▸ **WORK REQUIRED**: Starting at the top of the entries below, write out each line up to and including the one containing "blue capsule [510,270,583,304]". Leave the pictures out.

(Stored dataset items)
━━━━━━━━━━━━━━━━

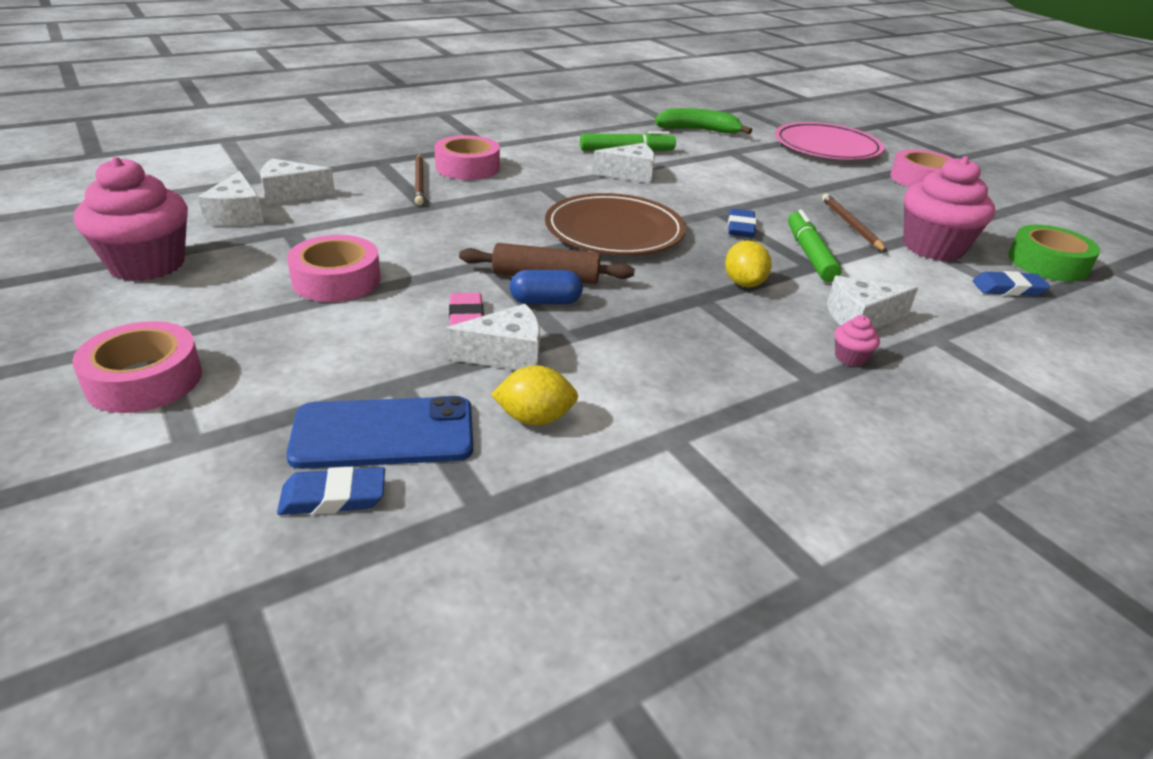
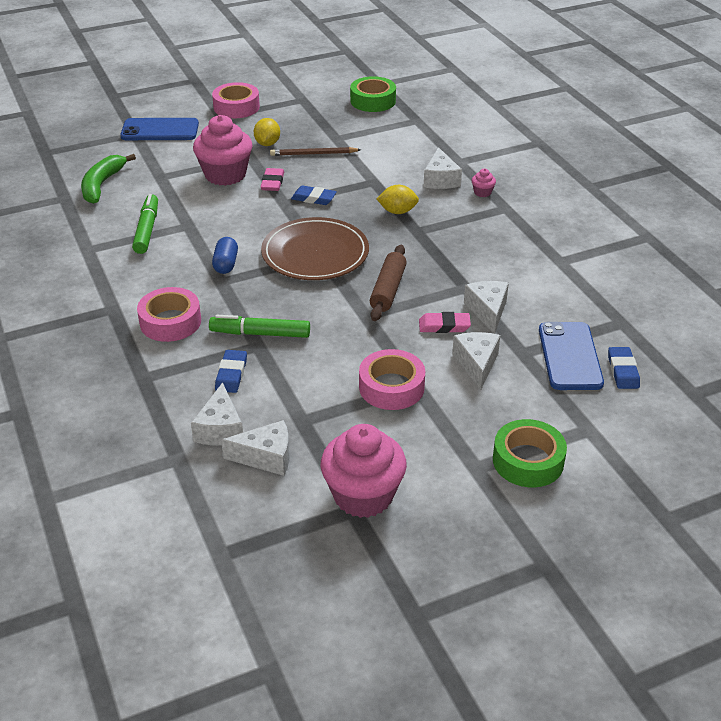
camera: 80 degrees left, 5 degrees up
pink tape [72,321,202,413] -> green tape [493,419,567,487]
brown pencil [415,155,424,205] -> none
yellow lemon [491,365,578,425] -> yellow lemon moved to [254,118,280,146]
blue capsule [510,270,583,304] -> blue capsule moved to [212,237,238,274]
white cheese [593,143,655,183] -> white cheese moved to [452,332,500,390]
pink plate [775,122,884,160] -> blue phone [120,118,199,140]
green marker [788,209,842,282] -> green marker moved to [209,315,310,338]
pink cupcake [903,156,995,261] -> pink cupcake moved to [193,115,253,186]
blue eraser [972,271,1050,296] -> blue eraser moved to [215,350,247,393]
none -> pink eraser [261,168,284,191]

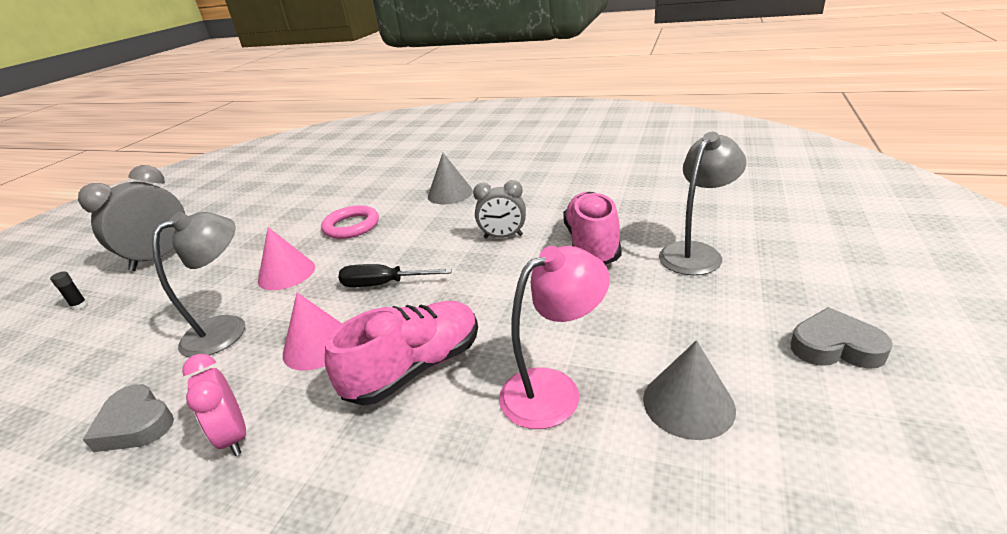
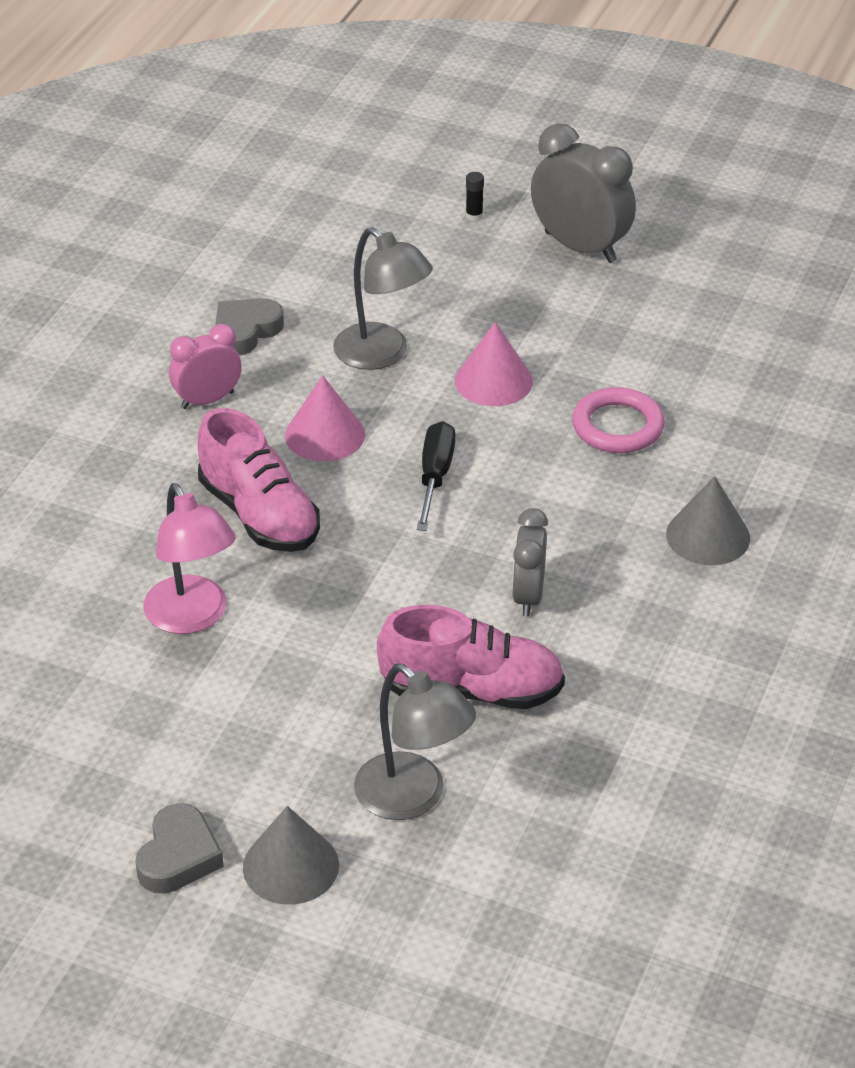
camera: 90 degrees right, 10 degrees up
grey cone [643,340,736,440] -> grey cone moved to [243,806,339,904]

━━━━━━━━━━━━━━━━

▸ **RESULT OF THIS TASK**:
camera: 80 degrees left, 5 degrees up
pink tape [72,321,202,413] -> green tape [493,419,567,487]
brown pencil [415,155,424,205] -> none
yellow lemon [491,365,578,425] -> yellow lemon moved to [254,118,280,146]
blue capsule [510,270,583,304] -> blue capsule moved to [212,237,238,274]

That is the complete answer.